Instructions for the task
Look below for the line holding "window: (1214, 1012) -> (778, 395), moved" and the line holding "window: (937, 1330) -> (1020, 578), moved". Transcribe exactly those lines and all lines between them, nothing more.

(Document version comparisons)
· · · ·
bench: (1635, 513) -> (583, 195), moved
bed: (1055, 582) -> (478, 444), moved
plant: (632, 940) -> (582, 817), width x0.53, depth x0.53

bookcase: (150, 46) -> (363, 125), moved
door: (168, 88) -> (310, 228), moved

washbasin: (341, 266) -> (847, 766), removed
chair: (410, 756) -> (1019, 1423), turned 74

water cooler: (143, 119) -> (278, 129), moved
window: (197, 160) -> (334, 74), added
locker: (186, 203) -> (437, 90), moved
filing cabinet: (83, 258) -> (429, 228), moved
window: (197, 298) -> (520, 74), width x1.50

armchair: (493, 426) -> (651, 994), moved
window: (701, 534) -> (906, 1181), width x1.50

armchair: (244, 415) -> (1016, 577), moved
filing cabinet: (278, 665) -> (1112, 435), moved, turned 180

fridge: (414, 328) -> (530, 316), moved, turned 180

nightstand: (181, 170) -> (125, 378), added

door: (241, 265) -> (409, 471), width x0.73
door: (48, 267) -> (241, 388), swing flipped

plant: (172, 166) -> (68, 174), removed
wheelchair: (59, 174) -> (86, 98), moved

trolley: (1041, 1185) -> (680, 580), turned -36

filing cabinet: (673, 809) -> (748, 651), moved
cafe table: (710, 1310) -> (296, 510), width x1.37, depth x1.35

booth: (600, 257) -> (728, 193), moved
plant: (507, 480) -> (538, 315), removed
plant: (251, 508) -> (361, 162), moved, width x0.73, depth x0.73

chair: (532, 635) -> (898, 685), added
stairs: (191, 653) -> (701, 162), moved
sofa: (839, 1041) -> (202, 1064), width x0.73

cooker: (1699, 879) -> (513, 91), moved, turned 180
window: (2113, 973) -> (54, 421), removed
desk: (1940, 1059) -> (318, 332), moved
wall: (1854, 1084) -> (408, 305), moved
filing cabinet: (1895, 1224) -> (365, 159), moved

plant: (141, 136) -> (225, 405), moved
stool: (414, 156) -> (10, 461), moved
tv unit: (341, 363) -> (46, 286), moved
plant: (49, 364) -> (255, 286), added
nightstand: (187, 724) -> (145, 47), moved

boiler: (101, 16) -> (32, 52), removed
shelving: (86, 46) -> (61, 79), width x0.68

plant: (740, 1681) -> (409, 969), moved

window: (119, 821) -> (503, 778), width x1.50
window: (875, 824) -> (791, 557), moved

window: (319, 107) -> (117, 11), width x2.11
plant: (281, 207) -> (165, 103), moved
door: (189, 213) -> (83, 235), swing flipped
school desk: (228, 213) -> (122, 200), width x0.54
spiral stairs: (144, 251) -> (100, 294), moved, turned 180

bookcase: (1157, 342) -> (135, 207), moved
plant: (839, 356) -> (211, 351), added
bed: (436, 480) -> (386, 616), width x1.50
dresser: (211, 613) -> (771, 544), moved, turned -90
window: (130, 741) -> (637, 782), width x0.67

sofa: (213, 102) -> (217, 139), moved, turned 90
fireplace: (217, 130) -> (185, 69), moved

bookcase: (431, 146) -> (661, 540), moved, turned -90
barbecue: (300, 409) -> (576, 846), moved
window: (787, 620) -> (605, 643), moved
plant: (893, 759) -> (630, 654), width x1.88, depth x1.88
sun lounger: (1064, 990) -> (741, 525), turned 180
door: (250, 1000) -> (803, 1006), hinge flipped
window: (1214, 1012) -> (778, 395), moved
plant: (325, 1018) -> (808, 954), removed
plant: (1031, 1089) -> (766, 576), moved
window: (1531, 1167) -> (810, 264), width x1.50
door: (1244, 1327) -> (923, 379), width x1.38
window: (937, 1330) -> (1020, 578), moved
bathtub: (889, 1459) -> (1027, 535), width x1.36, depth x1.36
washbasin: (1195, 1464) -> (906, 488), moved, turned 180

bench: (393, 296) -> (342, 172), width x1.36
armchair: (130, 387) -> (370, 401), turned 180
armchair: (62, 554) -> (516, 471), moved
· · · ·
Solution
window: (1214, 1012) -> (778, 395), moved
plant: (325, 1018) -> (808, 954), removed
plant: (1031, 1089) -> (766, 576), moved
window: (1531, 1167) -> (810, 264), width x1.50
door: (1244, 1327) -> (923, 379), width x1.38
window: (937, 1330) -> (1020, 578), moved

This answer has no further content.